**TASK:**
The expected answer is a single number, namely how many lines in the data below hold the word "star".

**RECORDS FOR THIS EXERCISE:**
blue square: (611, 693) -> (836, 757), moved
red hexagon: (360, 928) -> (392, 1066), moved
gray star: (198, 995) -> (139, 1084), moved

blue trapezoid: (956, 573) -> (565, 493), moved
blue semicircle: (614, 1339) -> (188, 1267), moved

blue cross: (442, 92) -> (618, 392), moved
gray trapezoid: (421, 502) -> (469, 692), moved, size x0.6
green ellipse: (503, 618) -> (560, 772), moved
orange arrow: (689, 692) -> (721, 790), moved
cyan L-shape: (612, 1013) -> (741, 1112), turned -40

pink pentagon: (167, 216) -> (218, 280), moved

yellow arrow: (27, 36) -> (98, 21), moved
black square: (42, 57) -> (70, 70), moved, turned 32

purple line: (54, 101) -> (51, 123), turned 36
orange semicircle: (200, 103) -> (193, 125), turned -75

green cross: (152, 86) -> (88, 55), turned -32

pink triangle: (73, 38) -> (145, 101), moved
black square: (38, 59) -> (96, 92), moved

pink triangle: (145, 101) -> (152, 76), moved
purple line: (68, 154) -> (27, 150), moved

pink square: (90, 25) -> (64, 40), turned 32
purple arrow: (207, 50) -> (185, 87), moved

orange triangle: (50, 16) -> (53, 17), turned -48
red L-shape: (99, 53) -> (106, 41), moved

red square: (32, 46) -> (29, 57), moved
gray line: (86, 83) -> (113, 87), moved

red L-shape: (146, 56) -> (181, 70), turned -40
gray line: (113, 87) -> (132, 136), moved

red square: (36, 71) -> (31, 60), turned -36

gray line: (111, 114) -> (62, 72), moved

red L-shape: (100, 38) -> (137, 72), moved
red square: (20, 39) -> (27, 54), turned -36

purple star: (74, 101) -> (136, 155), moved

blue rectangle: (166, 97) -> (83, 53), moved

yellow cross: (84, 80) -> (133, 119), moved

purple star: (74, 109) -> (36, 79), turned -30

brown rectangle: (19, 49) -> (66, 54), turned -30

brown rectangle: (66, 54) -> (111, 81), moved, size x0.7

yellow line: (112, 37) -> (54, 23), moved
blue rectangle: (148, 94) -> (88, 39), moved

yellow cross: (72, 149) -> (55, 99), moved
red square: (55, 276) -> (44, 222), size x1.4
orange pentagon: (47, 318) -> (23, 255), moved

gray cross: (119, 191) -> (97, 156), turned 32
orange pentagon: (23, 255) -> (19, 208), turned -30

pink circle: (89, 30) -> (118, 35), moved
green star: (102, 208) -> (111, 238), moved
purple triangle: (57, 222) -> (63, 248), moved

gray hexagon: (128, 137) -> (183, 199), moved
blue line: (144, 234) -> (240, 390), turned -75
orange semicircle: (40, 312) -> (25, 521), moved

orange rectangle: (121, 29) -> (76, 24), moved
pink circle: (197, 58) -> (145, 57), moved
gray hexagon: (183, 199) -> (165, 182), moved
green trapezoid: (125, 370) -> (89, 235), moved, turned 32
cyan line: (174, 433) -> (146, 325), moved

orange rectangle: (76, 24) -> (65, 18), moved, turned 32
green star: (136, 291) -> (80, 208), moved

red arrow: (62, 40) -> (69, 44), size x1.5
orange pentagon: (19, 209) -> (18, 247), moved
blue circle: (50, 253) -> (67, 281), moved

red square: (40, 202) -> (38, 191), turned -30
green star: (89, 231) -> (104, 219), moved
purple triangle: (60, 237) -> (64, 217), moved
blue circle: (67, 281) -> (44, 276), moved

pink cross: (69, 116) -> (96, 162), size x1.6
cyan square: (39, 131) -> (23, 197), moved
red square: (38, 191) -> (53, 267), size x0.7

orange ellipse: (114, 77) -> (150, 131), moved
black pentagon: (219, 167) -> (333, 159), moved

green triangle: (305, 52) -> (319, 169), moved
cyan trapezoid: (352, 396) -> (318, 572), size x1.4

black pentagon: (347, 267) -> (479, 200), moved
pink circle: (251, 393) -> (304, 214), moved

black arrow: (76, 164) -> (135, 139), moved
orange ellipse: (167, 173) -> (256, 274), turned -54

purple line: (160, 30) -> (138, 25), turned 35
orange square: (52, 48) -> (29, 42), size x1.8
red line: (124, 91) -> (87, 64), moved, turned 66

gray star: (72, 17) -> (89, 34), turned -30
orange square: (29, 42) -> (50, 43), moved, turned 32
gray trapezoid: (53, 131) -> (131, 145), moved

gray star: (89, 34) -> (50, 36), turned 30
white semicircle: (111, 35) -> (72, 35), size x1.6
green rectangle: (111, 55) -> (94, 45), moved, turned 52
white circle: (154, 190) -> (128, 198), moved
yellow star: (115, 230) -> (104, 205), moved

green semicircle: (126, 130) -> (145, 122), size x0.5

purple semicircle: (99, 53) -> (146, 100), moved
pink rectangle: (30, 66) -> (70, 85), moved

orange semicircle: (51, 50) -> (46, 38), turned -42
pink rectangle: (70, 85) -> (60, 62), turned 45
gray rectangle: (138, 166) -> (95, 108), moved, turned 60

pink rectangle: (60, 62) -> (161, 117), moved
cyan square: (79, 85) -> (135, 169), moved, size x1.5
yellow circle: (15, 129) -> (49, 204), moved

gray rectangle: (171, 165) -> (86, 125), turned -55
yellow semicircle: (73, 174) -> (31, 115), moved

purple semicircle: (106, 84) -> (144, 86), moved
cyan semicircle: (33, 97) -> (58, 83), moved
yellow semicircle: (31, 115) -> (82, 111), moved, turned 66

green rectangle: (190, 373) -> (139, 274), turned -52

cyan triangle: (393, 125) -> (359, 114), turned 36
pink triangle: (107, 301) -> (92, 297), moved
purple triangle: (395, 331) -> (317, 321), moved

**PROBLEM SOLUTION:**
9